Reproduce, without alteration, every line of the data; exclude the images.

******

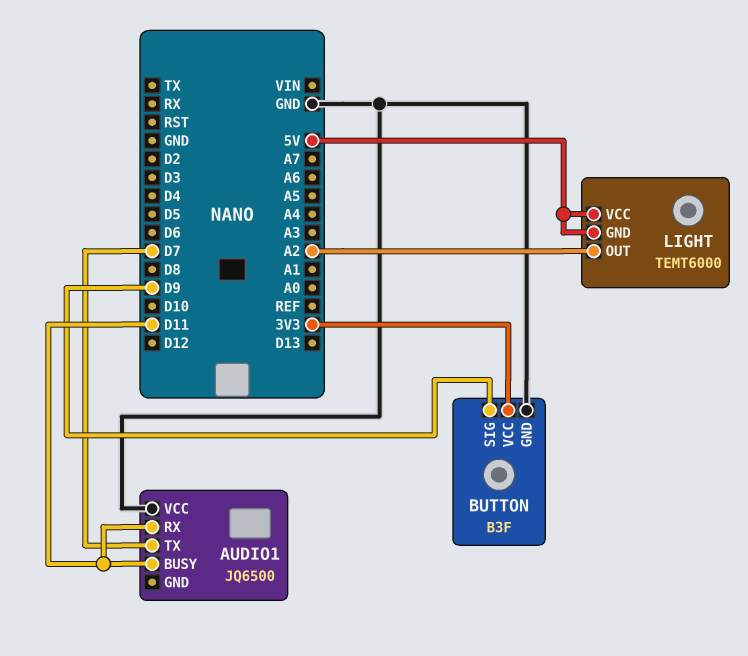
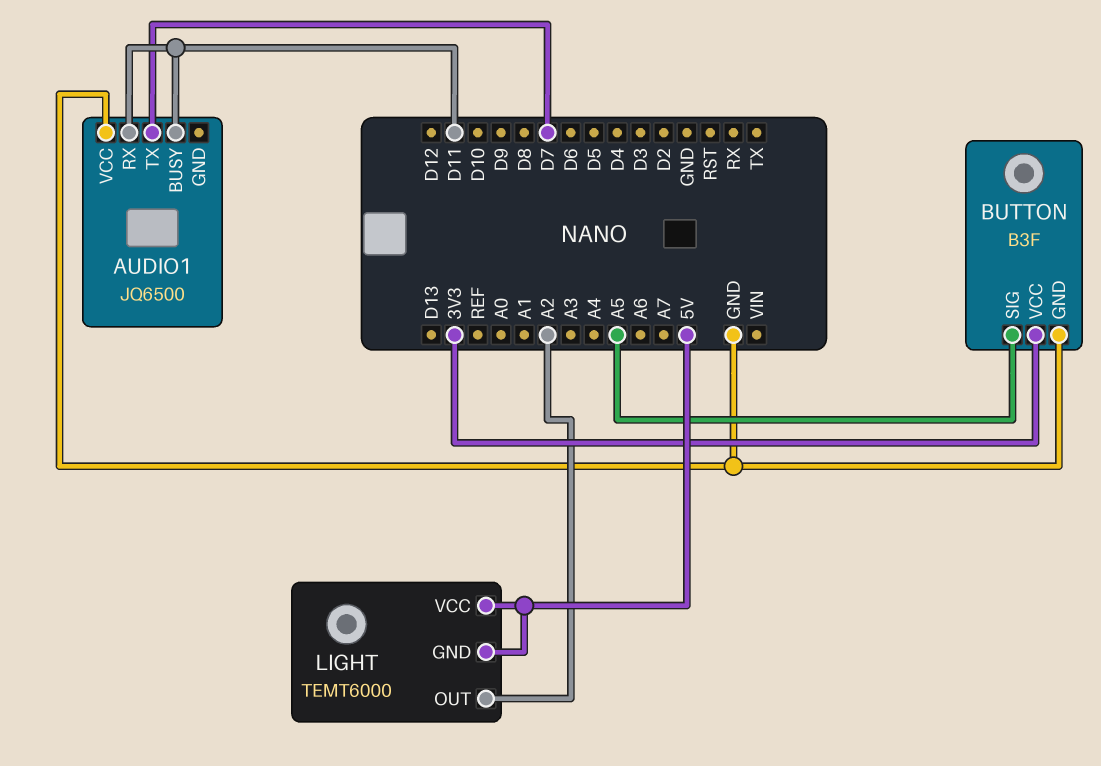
BUTTON pin SIG: D9 -> A5

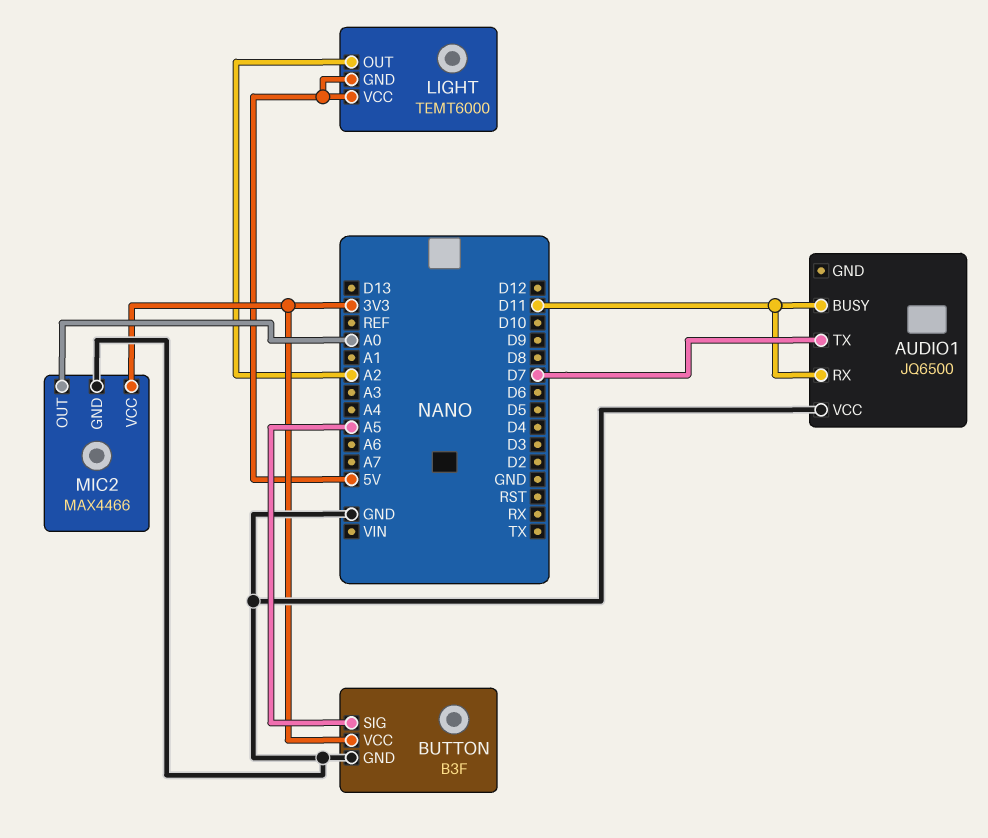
MIC2: none -> MAX4466
MIC2 pin GND: none -> GND
MIC2 pin OUT: none -> A0
MIC2 pin VCC: none -> 3V3

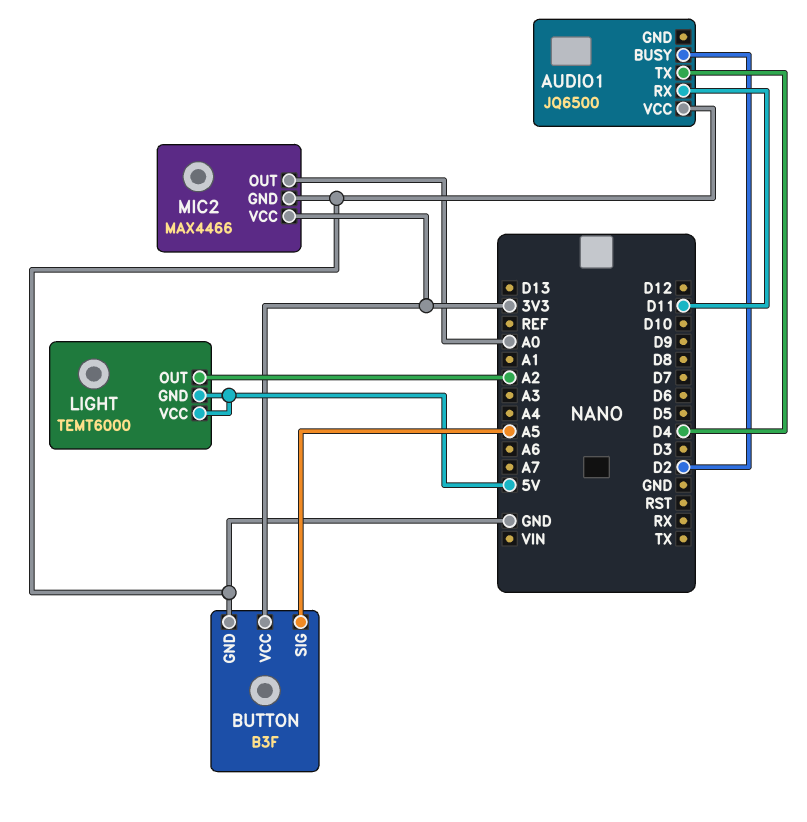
AUDIO1 pin BUSY: D11 -> D2
AUDIO1 pin TX: D7 -> D4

******

◆ **Result of this task**:
BUTTON pin SIG: D9 -> A5

MIC2: none -> MAX4466
MIC2 pin GND: none -> GND
MIC2 pin OUT: none -> A0
MIC2 pin VCC: none -> 3V3

AUDIO1 pin BUSY: D11 -> D2
AUDIO1 pin TX: D7 -> D4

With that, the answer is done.